Dataset records -
*** Begin section ***

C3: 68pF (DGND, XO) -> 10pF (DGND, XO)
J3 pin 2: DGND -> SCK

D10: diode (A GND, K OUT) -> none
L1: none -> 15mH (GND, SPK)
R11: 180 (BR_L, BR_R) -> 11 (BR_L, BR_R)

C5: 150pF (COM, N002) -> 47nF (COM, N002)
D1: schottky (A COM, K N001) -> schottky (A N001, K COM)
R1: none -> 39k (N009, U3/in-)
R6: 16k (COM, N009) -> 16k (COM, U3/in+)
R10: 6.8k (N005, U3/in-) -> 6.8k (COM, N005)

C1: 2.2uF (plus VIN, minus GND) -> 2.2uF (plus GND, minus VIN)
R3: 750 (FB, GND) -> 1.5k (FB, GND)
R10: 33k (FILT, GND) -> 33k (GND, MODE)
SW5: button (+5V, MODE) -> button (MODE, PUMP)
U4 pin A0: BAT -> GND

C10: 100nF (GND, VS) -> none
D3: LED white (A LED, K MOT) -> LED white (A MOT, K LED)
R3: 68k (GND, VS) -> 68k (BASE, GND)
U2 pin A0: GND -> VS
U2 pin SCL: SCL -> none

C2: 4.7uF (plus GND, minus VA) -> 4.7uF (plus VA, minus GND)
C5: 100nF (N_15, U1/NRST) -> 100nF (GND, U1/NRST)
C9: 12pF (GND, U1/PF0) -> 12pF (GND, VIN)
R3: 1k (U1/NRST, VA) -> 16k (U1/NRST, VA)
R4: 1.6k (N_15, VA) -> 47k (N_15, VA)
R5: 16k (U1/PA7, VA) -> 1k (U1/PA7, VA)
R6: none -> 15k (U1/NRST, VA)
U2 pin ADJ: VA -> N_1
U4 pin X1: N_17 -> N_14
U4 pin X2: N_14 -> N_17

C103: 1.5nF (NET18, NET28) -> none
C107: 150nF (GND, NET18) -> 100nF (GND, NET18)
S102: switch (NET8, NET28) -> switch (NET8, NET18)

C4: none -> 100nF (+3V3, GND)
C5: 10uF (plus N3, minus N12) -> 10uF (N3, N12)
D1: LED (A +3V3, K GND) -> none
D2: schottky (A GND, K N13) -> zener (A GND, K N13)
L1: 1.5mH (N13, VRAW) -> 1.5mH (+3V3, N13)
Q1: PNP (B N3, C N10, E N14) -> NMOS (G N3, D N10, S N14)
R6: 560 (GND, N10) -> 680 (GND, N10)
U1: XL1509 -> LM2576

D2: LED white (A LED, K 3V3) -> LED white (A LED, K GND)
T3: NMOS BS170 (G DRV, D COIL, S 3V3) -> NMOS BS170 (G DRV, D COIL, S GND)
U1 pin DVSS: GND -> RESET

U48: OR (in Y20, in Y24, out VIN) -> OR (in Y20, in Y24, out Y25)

*** End section ***

Aim of the task - Lines from the start of the material through the line containing "C2: 4.7uF (plus" are wanted. Write them out exactly.

Written response -
C3: 68pF (DGND, XO) -> 10pF (DGND, XO)
J3 pin 2: DGND -> SCK

D10: diode (A GND, K OUT) -> none
L1: none -> 15mH (GND, SPK)
R11: 180 (BR_L, BR_R) -> 11 (BR_L, BR_R)

C5: 150pF (COM, N002) -> 47nF (COM, N002)
D1: schottky (A COM, K N001) -> schottky (A N001, K COM)
R1: none -> 39k (N009, U3/in-)
R6: 16k (COM, N009) -> 16k (COM, U3/in+)
R10: 6.8k (N005, U3/in-) -> 6.8k (COM, N005)

C1: 2.2uF (plus VIN, minus GND) -> 2.2uF (plus GND, minus VIN)
R3: 750 (FB, GND) -> 1.5k (FB, GND)
R10: 33k (FILT, GND) -> 33k (GND, MODE)
SW5: button (+5V, MODE) -> button (MODE, PUMP)
U4 pin A0: BAT -> GND

C10: 100nF (GND, VS) -> none
D3: LED white (A LED, K MOT) -> LED white (A MOT, K LED)
R3: 68k (GND, VS) -> 68k (BASE, GND)
U2 pin A0: GND -> VS
U2 pin SCL: SCL -> none

C2: 4.7uF (plus GND, minus VA) -> 4.7uF (plus VA, minus GND)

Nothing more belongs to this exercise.